DATA PROVIDED —
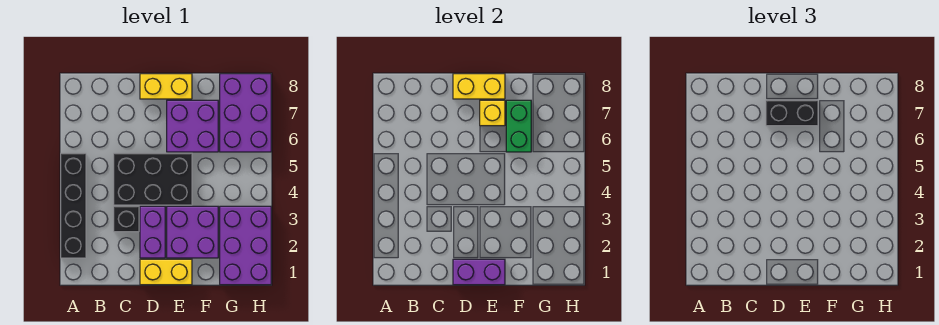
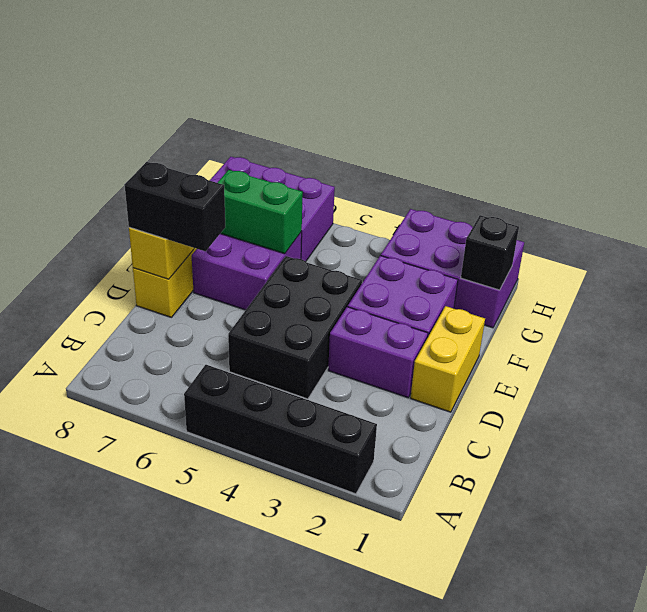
black brick C3 level 1 -> black brick G1 level 2
purple brick D1:E1 level 2 -> none
black brick D7:E7 level 3 -> black brick D7:D8 level 3
yellow brick E7 level 2 -> none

TASK TO COMPLETE — Print the data again, word for word, without any pictures.

TASK RESULT —
black brick C3 level 1 -> black brick G1 level 2
purple brick D1:E1 level 2 -> none
black brick D7:E7 level 3 -> black brick D7:D8 level 3
yellow brick E7 level 2 -> none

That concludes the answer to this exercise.